### Request
Working from the line that contains "white ruler [271,250,390,298]" down to the last line below, repeat each line exactly.

### The data
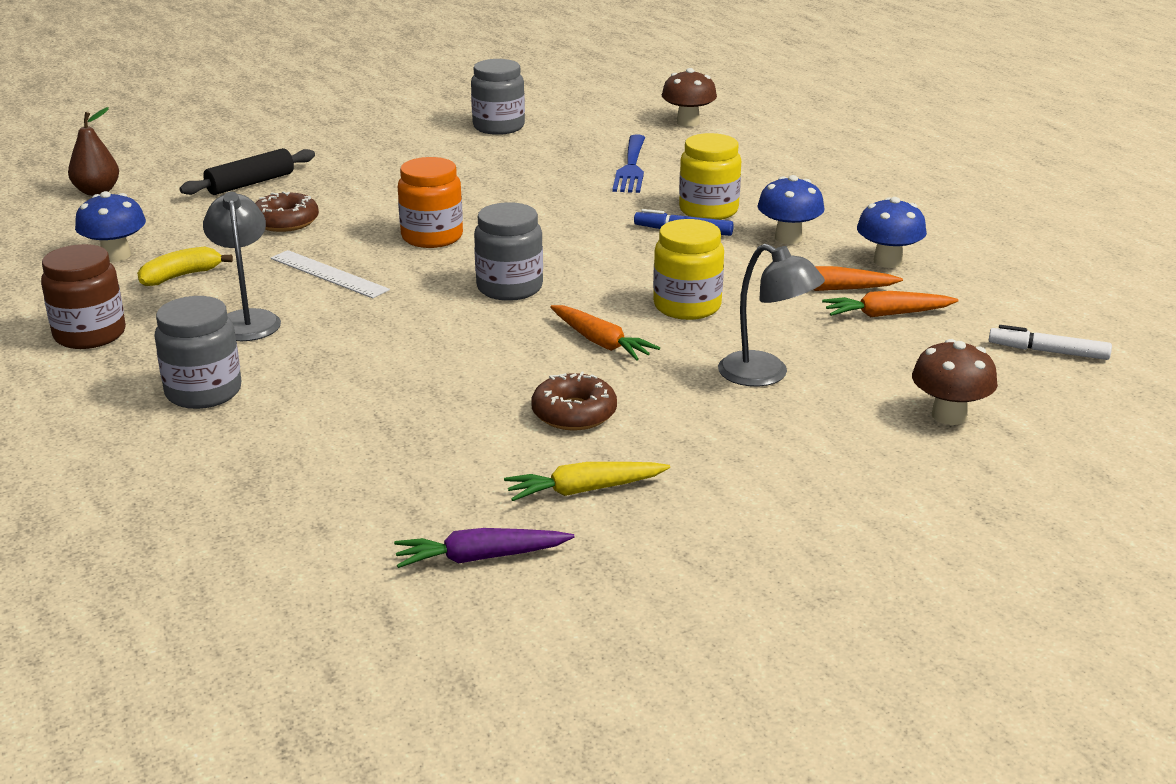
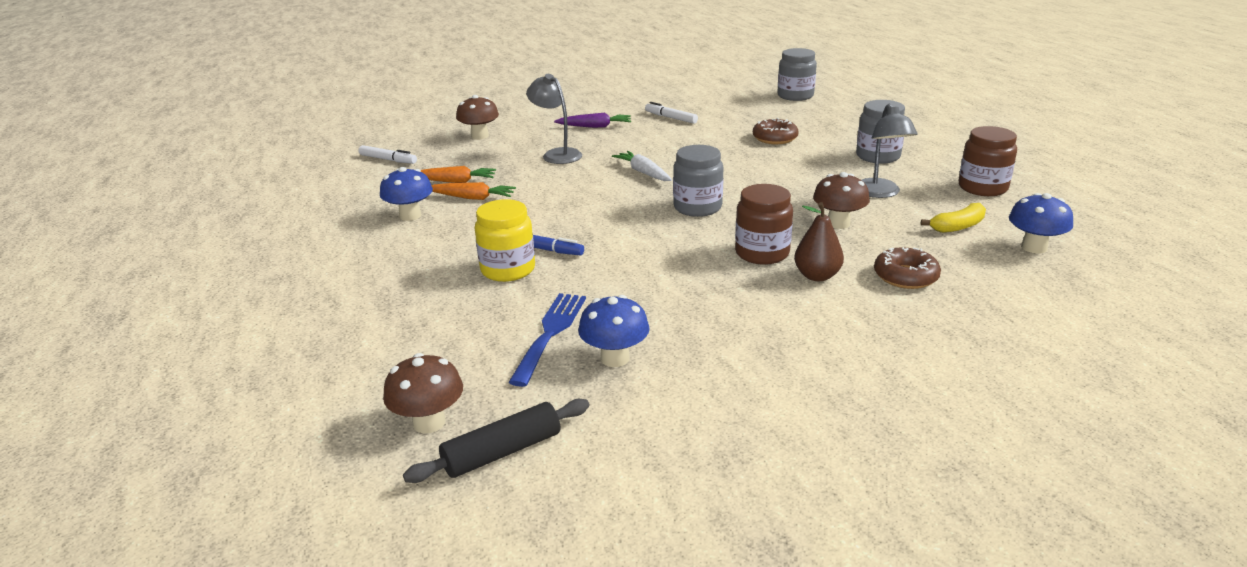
camera: 170 degrees left, 0 degrees up
brown pear [68,107,119,196] -> brown pear moved to [794,202,844,281]
black rolling pin [179,148,315,195] -> black rolling pin moved to [403,399,589,483]
white ruler [271,250,390,298] -> brown mushroom [813,172,870,229]
purple carrot [394,528,575,568] -> purple carrot moved to [554,113,631,128]
orange jar [398,157,463,248] -> brown jar [735,184,793,265]
grey jar [471,59,525,135] -> grey jar moved to [777,48,817,101]
yellow carrot [504,462,670,501] -> white marker [645,102,698,124]
brown donut [531,371,617,430] -> brown donut moved to [753,118,799,144]
orange carrot [550,305,660,360] -> white carrot [612,151,672,181]
yellow jar [653,219,724,320] -> none
blue mushroom [757,175,825,244] -> blue mushroom moved to [578,295,650,367]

### Answer to this exercise
white ruler [271,250,390,298] -> brown mushroom [813,172,870,229]
purple carrot [394,528,575,568] -> purple carrot moved to [554,113,631,128]
orange jar [398,157,463,248] -> brown jar [735,184,793,265]
grey jar [471,59,525,135] -> grey jar moved to [777,48,817,101]
yellow carrot [504,462,670,501] -> white marker [645,102,698,124]
brown donut [531,371,617,430] -> brown donut moved to [753,118,799,144]
orange carrot [550,305,660,360] -> white carrot [612,151,672,181]
yellow jar [653,219,724,320] -> none
blue mushroom [757,175,825,244] -> blue mushroom moved to [578,295,650,367]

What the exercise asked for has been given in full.